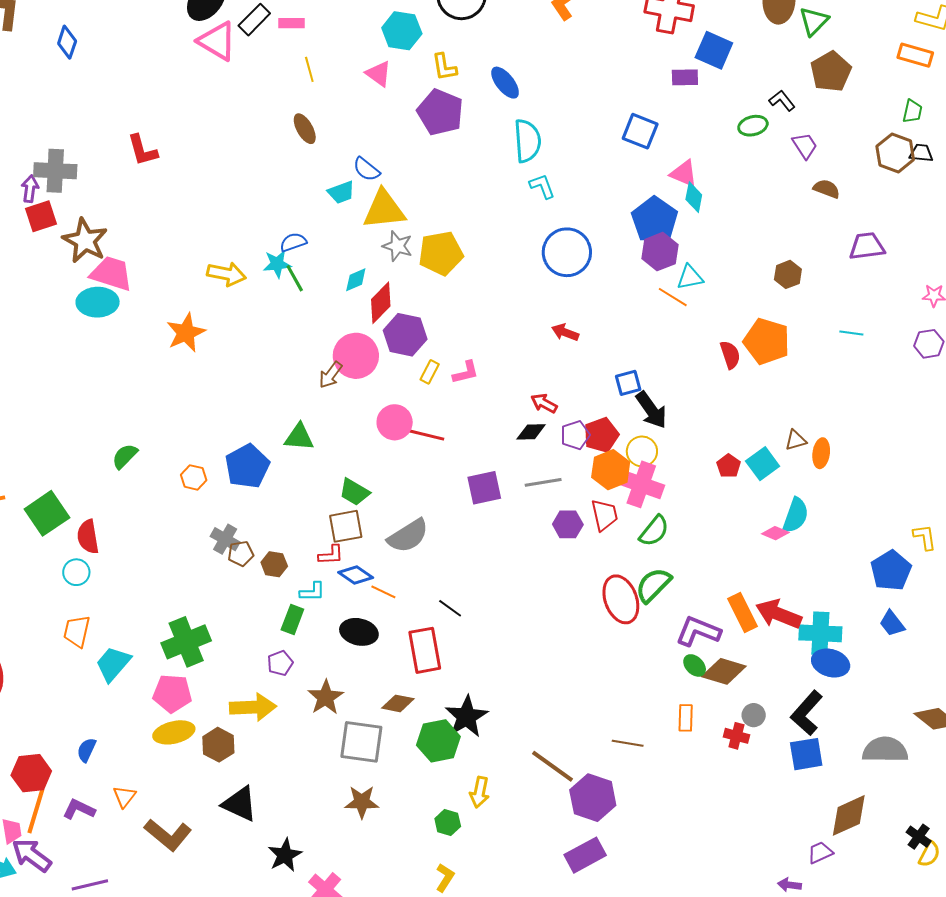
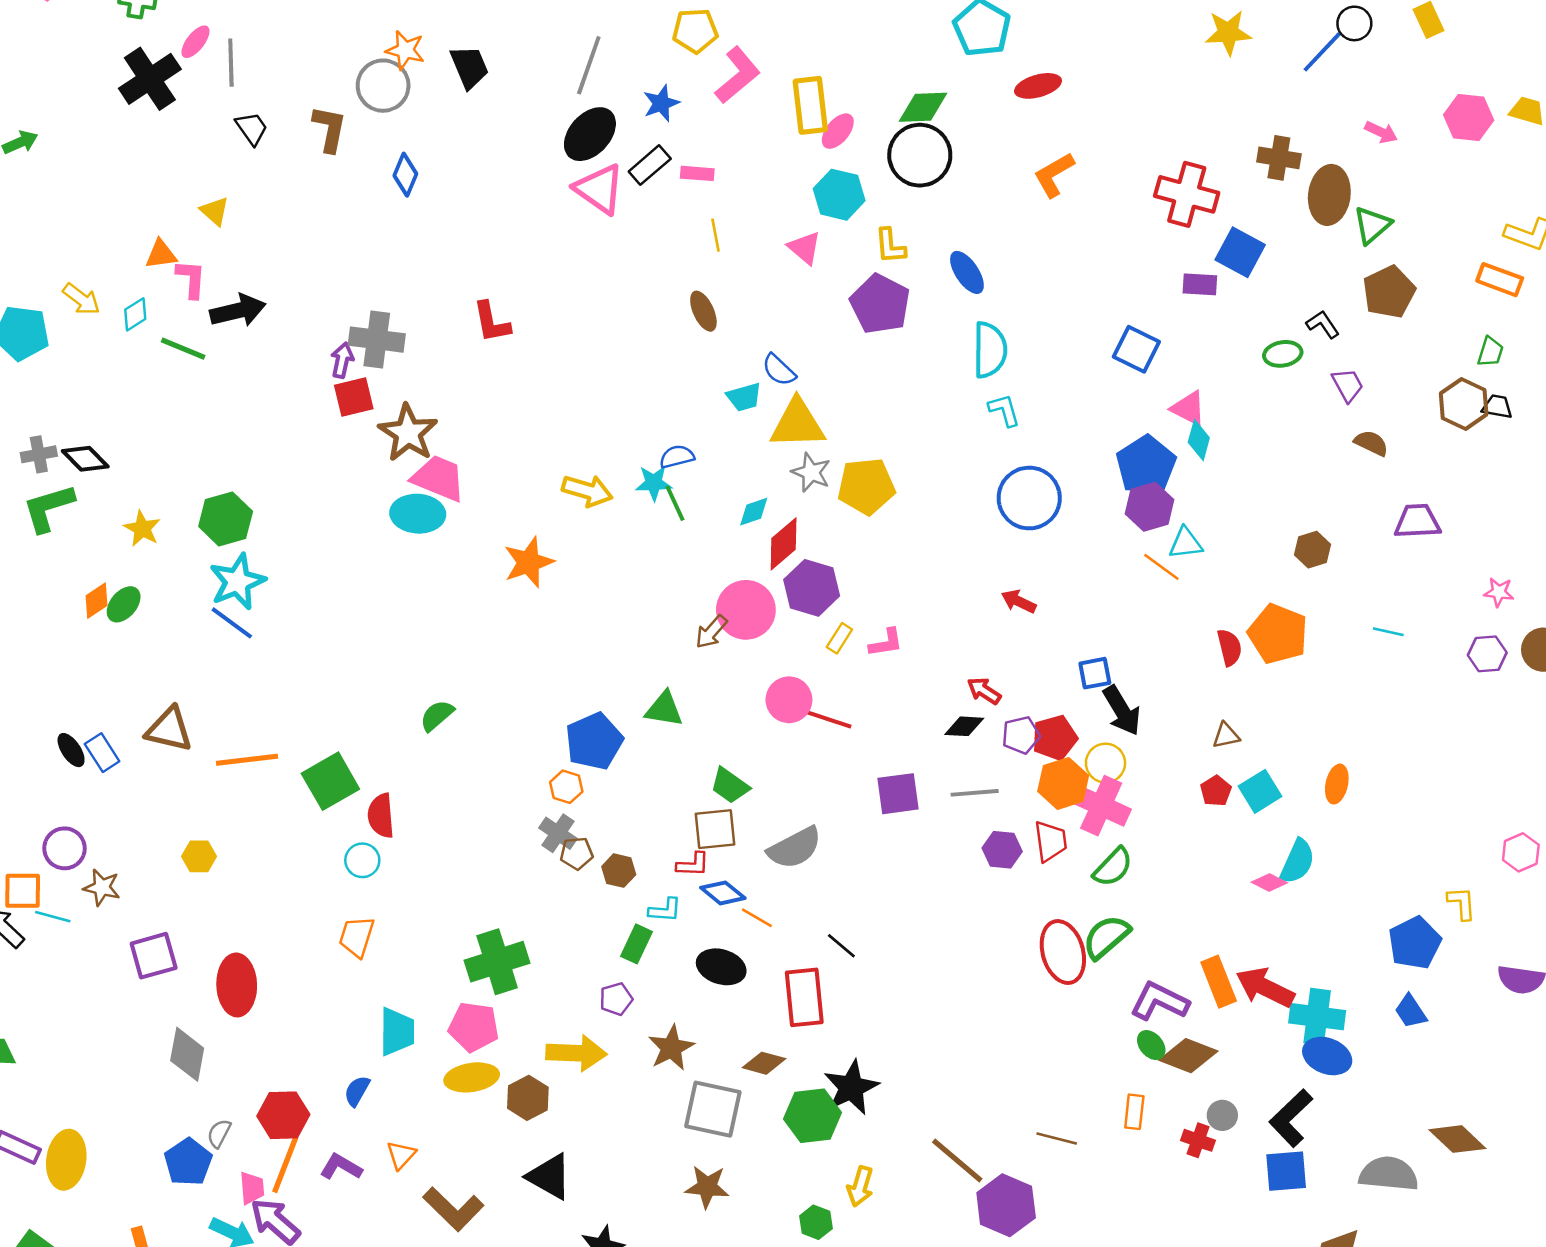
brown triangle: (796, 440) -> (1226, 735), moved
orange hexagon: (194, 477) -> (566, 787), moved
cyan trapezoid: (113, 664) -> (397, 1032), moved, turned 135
==
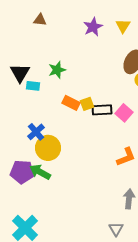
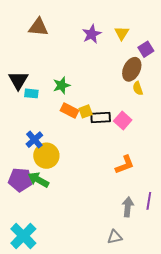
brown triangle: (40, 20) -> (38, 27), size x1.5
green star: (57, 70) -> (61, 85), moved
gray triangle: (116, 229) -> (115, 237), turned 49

◆ Prompt ◆
A single number is the answer: the count of lines above that include the string "triangle".

◆ Worked solution ◆
3